▶ DATA SHOWN:
+++

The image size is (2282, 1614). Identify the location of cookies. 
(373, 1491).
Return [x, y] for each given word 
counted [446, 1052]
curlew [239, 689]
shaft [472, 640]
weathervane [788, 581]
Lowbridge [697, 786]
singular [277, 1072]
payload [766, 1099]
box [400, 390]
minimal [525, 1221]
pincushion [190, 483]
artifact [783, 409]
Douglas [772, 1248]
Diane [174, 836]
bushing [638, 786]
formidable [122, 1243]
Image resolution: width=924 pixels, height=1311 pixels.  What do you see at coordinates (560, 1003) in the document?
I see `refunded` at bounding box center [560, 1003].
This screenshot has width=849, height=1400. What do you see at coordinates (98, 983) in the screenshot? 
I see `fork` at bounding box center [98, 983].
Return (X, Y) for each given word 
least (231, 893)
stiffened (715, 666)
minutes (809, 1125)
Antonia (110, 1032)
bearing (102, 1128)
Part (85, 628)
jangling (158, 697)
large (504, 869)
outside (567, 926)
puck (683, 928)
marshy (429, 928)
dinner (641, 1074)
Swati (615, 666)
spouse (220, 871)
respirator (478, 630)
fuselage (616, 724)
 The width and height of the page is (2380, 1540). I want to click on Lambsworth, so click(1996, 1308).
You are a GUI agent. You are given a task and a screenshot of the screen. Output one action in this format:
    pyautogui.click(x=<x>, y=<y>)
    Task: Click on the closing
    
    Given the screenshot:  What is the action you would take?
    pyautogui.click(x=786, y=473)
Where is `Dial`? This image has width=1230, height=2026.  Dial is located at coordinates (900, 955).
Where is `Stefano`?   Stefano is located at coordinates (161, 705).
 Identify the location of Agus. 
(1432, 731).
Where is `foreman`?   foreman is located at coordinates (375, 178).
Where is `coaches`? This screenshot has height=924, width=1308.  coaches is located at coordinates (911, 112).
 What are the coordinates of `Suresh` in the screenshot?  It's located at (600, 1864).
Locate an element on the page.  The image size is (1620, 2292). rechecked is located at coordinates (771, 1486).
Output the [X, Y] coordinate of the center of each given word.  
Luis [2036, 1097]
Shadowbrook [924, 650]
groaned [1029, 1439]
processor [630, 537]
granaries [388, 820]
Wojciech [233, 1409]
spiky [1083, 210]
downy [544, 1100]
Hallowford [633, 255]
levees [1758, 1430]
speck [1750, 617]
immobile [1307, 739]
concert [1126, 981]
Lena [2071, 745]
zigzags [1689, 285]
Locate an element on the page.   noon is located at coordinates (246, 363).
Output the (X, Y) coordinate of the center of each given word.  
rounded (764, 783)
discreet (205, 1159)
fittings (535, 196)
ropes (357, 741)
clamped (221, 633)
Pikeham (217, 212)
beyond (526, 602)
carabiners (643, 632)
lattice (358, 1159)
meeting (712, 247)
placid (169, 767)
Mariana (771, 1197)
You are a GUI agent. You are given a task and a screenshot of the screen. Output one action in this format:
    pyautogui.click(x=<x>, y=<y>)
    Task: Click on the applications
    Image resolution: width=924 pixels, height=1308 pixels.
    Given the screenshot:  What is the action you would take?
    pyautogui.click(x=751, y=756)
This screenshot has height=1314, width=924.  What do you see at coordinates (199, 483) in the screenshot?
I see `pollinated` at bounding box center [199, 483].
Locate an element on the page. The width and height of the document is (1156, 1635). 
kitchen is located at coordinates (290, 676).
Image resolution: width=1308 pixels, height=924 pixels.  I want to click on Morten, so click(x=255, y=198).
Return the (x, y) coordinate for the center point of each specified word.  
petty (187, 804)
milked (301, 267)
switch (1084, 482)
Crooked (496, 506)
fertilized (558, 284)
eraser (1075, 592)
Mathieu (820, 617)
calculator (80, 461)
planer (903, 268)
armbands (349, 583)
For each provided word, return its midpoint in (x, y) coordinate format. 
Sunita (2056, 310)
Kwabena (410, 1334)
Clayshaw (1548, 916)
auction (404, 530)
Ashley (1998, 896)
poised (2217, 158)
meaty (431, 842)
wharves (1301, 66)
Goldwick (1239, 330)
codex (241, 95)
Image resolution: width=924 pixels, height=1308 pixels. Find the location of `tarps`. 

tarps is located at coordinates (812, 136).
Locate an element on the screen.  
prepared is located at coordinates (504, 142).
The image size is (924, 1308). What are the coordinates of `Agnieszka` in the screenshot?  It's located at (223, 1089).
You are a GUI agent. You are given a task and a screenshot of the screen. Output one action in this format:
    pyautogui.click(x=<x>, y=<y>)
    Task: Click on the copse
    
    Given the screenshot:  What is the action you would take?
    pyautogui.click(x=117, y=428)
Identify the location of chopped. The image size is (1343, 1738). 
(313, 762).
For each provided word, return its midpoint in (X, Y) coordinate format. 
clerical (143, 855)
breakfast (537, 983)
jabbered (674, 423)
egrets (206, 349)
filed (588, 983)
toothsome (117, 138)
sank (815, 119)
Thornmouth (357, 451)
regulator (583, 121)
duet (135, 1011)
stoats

+++

▶ DO THIS:
Update the material above by replacing "Identify the location of" with "Find the position of" everywhere it appears, leaving everything else the same.

▶ FINAL RESULT:
The image size is (2282, 1614). Find the position of cookies. 
(373, 1491).
Return [x, y] for each given word 
counted [446, 1052]
curlew [239, 689]
shaft [472, 640]
weathervane [788, 581]
Lowbridge [697, 786]
singular [277, 1072]
payload [766, 1099]
box [400, 390]
minimal [525, 1221]
pincushion [190, 483]
artifact [783, 409]
Douglas [772, 1248]
Diane [174, 836]
bushing [638, 786]
formidable [122, 1243]
Image resolution: width=924 pixels, height=1311 pixels.  What do you see at coordinates (560, 1003) in the document?
I see `refunded` at bounding box center [560, 1003].
This screenshot has width=849, height=1400. What do you see at coordinates (98, 983) in the screenshot? 
I see `fork` at bounding box center [98, 983].
Return (X, Y) for each given word 
least (231, 893)
stiffened (715, 666)
minutes (809, 1125)
Antonia (110, 1032)
bearing (102, 1128)
Part (85, 628)
jangling (158, 697)
large (504, 869)
outside (567, 926)
puck (683, 928)
marshy (429, 928)
dinner (641, 1074)
Swati (615, 666)
spouse (220, 871)
respirator (478, 630)
fuselage (616, 724)
 The width and height of the page is (2380, 1540). I want to click on Lambsworth, so click(1996, 1308).
You are a GUI agent. You are given a task and a screenshot of the screen. Output one action in this format:
    pyautogui.click(x=<x>, y=<y>)
    Task: Click on the closing
    
    Given the screenshot:  What is the action you would take?
    pyautogui.click(x=786, y=473)
Where is `Dial`? This image has width=1230, height=2026.  Dial is located at coordinates (900, 955).
Where is `Stefano`?   Stefano is located at coordinates (161, 705).
 Find the position of Agus. 
(1432, 731).
Where is `foreman`?   foreman is located at coordinates (375, 178).
Where is `coaches`? This screenshot has height=924, width=1308.  coaches is located at coordinates (911, 112).
 What are the coordinates of `Suresh` in the screenshot?  It's located at (600, 1864).
Locate an element on the page.  The image size is (1620, 2292). rechecked is located at coordinates (771, 1486).
Output the [X, Y] coordinate of the center of each given word.  
Luis [2036, 1097]
Shadowbrook [924, 650]
groaned [1029, 1439]
processor [630, 537]
granaries [388, 820]
Wojciech [233, 1409]
spiky [1083, 210]
downy [544, 1100]
Hallowford [633, 255]
levees [1758, 1430]
speck [1750, 617]
immobile [1307, 739]
concert [1126, 981]
Lena [2071, 745]
zigzags [1689, 285]
Locate an element on the page.   noon is located at coordinates (246, 363).
Output the (X, Y) coordinate of the center of each given word.  
rounded (764, 783)
discreet (205, 1159)
fittings (535, 196)
ropes (357, 741)
clamped (221, 633)
Pikeham (217, 212)
beyond (526, 602)
carabiners (643, 632)
lattice (358, 1159)
meeting (712, 247)
placid (169, 767)
Mariana (771, 1197)
You are a GUI agent. You are given a task and a screenshot of the screen. Output one action in this format:
    pyautogui.click(x=<x>, y=<y>)
    Task: Click on the applications
    Image resolution: width=924 pixels, height=1308 pixels.
    Given the screenshot:  What is the action you would take?
    pyautogui.click(x=751, y=756)
This screenshot has height=1314, width=924.  What do you see at coordinates (199, 483) in the screenshot?
I see `pollinated` at bounding box center [199, 483].
Locate an element on the page. The width and height of the document is (1156, 1635). 
kitchen is located at coordinates (290, 676).
Image resolution: width=1308 pixels, height=924 pixels.  I want to click on Morten, so click(x=255, y=198).
Return the (x, y) coordinate for the center point of each specified word.  
petty (187, 804)
milked (301, 267)
switch (1084, 482)
Crooked (496, 506)
fertilized (558, 284)
eraser (1075, 592)
Mathieu (820, 617)
calculator (80, 461)
planer (903, 268)
armbands (349, 583)
For each provided word, return its midpoint in (x, y) coordinate format. 
Sunita (2056, 310)
Kwabena (410, 1334)
Clayshaw (1548, 916)
auction (404, 530)
Ashley (1998, 896)
poised (2217, 158)
meaty (431, 842)
wharves (1301, 66)
Goldwick (1239, 330)
codex (241, 95)
Image resolution: width=924 pixels, height=1308 pixels. Find the location of `tarps`. 

tarps is located at coordinates (812, 136).
Locate an element on the screen.  
prepared is located at coordinates (504, 142).
The image size is (924, 1308). What are the coordinates of `Agnieszka` in the screenshot?  It's located at (223, 1089).
You are a GUI agent. You are given a task and a screenshot of the screen. Output one action in this format:
    pyautogui.click(x=<x>, y=<y>)
    Task: Click on the copse
    
    Given the screenshot:  What is the action you would take?
    pyautogui.click(x=117, y=428)
Find the position of chopped. The image size is (1343, 1738). 
(313, 762).
For each provided word, return its midpoint in (X, Y) coordinate format. 
clerical (143, 855)
breakfast (537, 983)
jabbered (674, 423)
egrets (206, 349)
filed (588, 983)
toothsome (117, 138)
sank (815, 119)
Thornmouth (357, 451)
regulator (583, 121)
duet (135, 1011)
stoats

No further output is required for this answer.